INFORMATION GIVEN:

=======

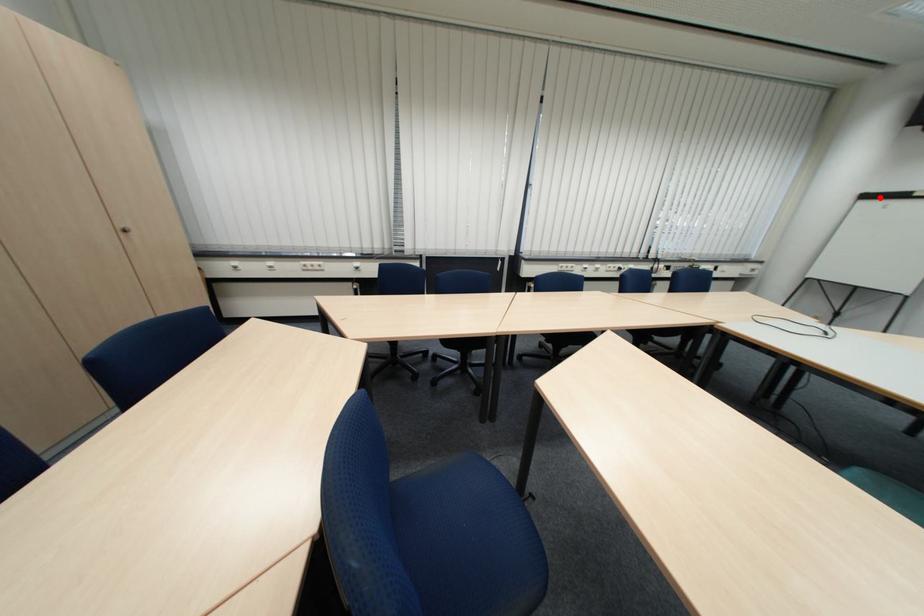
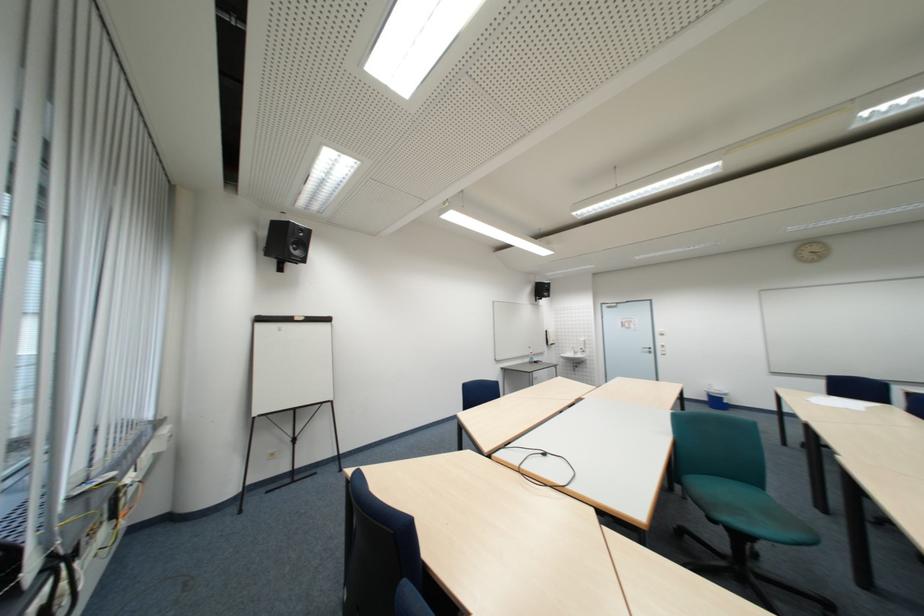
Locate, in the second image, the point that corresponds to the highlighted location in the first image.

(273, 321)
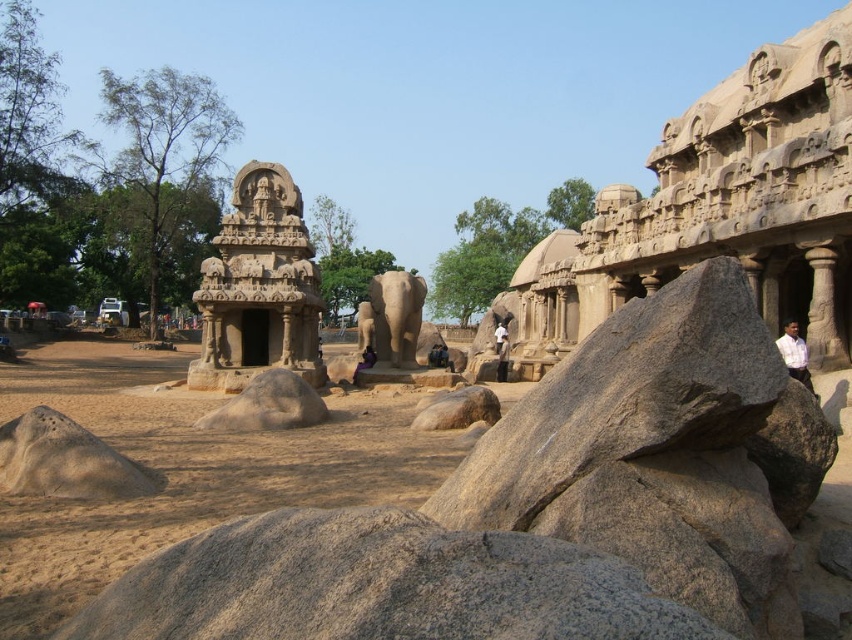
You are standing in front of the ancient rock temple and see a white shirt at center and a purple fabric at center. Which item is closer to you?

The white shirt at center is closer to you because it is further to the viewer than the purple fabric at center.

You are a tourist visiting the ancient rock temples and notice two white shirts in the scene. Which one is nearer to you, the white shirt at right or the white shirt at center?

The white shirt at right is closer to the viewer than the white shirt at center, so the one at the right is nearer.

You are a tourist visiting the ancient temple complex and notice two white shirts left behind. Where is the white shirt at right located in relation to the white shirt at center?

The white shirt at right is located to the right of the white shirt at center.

=======

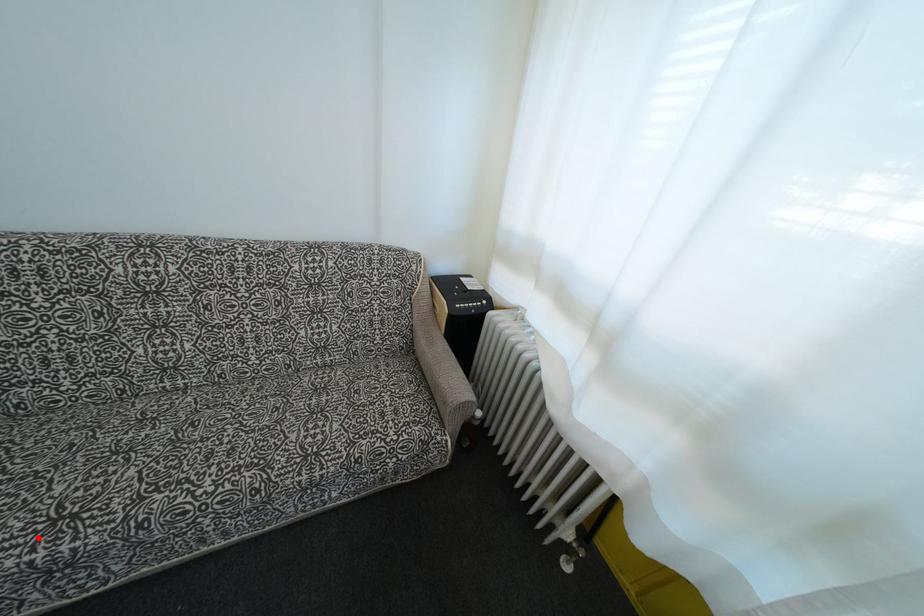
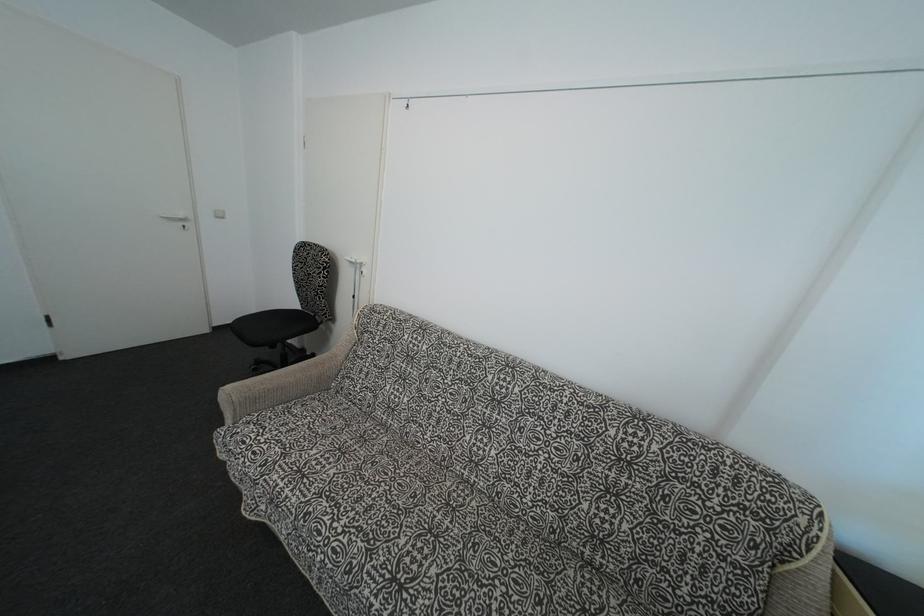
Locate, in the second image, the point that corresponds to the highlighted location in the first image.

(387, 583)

=======

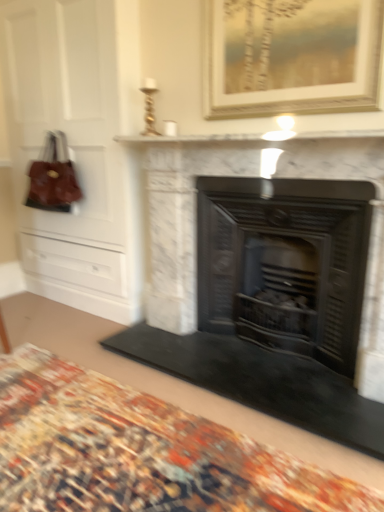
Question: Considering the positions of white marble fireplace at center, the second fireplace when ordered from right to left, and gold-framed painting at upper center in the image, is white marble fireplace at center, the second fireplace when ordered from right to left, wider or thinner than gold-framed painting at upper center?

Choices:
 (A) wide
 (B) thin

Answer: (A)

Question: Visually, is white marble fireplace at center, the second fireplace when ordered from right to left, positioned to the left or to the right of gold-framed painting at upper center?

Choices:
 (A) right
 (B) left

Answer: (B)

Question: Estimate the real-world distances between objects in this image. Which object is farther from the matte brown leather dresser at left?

=======

TASK TO CARRY OUT:
Find each line in the entries above that contains the word "notice" and copy those lines out.

THE ANSWER:
You are a tourist visiting the ancient rock temples and notice two white shirts in the scene. Which one is nearer to you, the white shirt at right or the white shirt at center?
You are a tourist visiting the ancient temple complex and notice two white shirts left behind. Where is the white shirt at right located in relation to the white shirt at center?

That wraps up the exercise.